> Aim of the task
Using the records below, filter out every line that lacks "yellow" and copy the rest.

> Input data

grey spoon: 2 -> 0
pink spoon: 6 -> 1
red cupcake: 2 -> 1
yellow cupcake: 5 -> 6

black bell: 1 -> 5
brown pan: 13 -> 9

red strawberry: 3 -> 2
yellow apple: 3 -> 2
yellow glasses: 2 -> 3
---
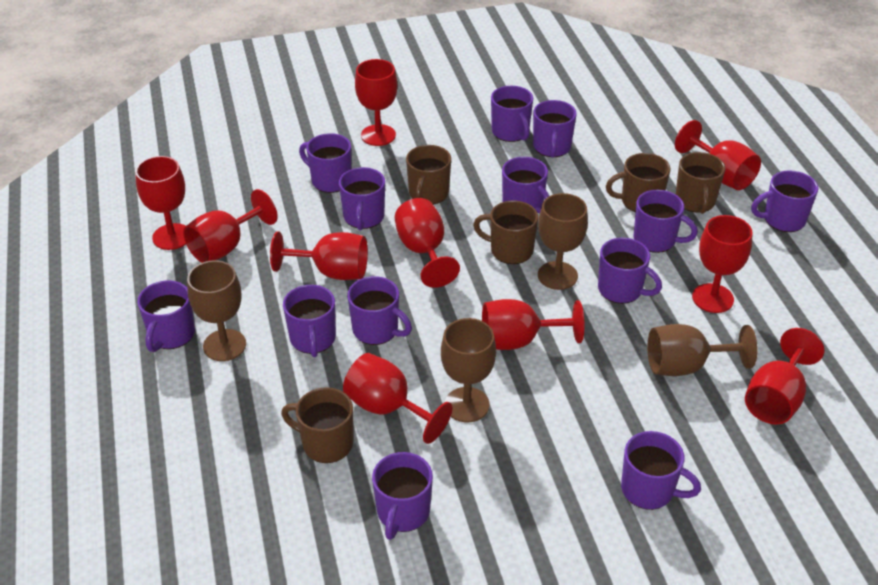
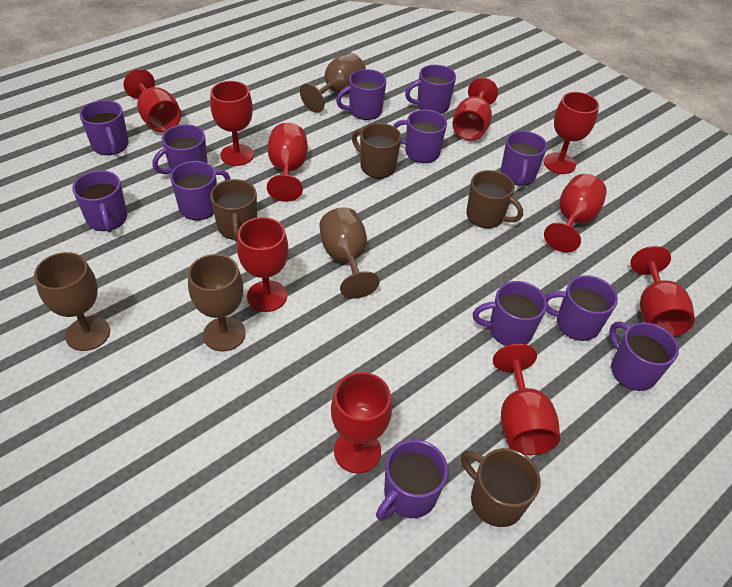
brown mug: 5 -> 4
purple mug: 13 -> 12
...
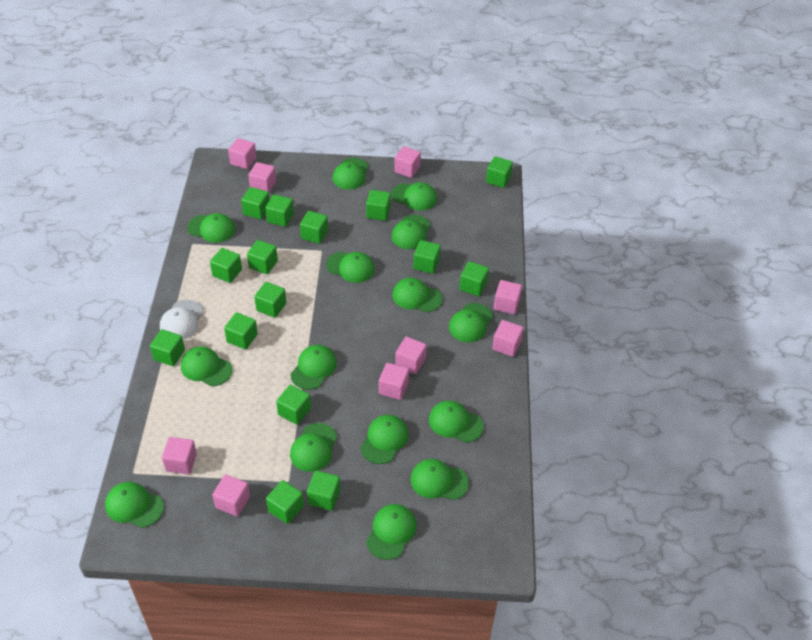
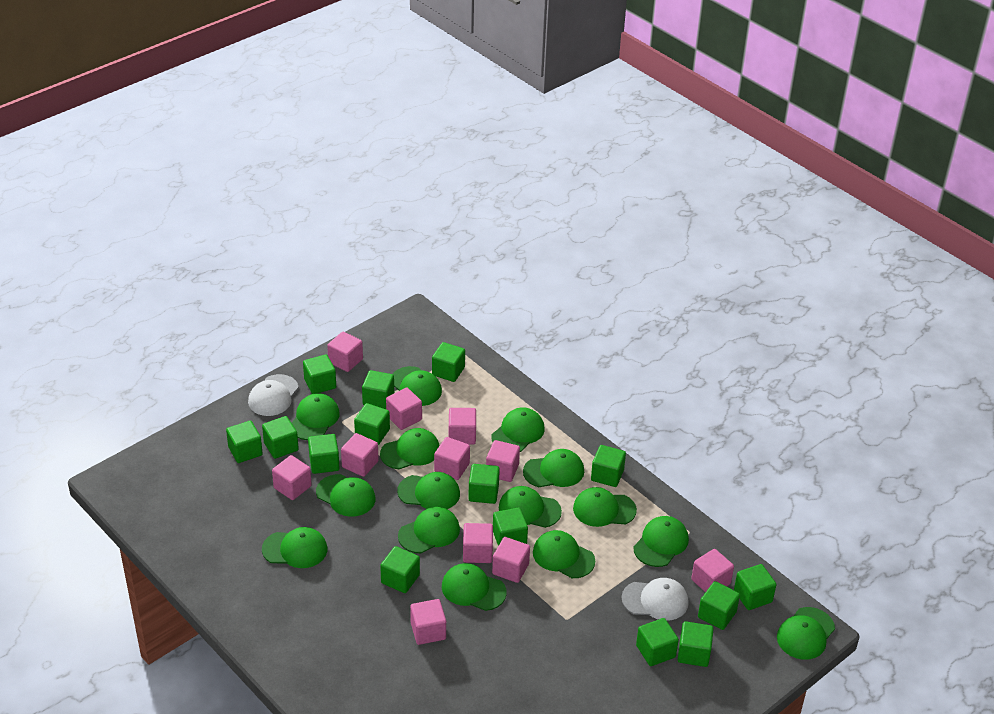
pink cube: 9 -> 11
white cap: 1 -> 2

> Answer below
yellow cupcake: 5 -> 6
yellow apple: 3 -> 2
yellow glasses: 2 -> 3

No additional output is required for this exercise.